(Beginning of Information supplied)

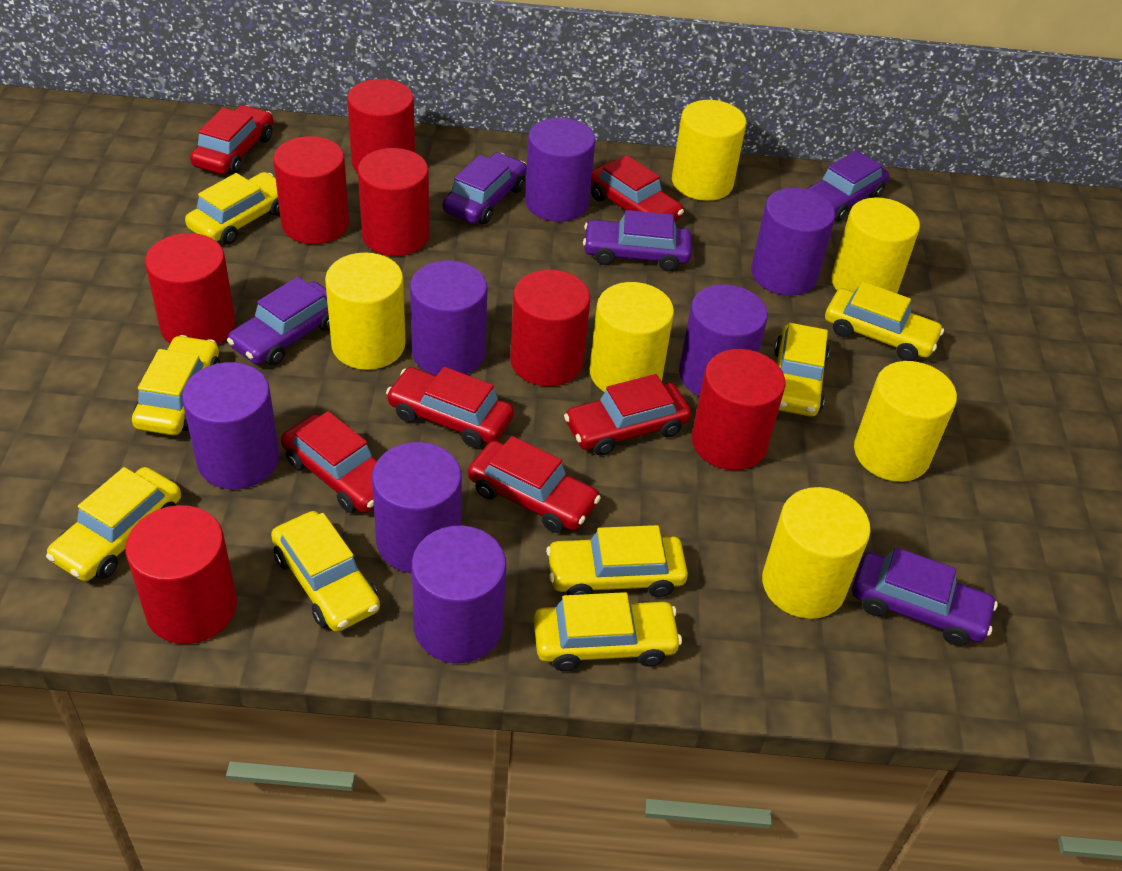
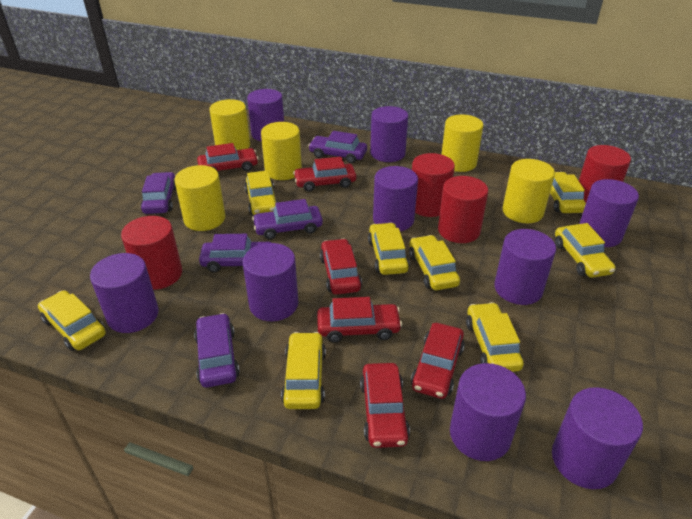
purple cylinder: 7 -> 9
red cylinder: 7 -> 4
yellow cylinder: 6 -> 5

(End of Information supplied)

Give the data again exactly, without pictures.

purple cylinder: 7 -> 9
red cylinder: 7 -> 4
yellow cylinder: 6 -> 5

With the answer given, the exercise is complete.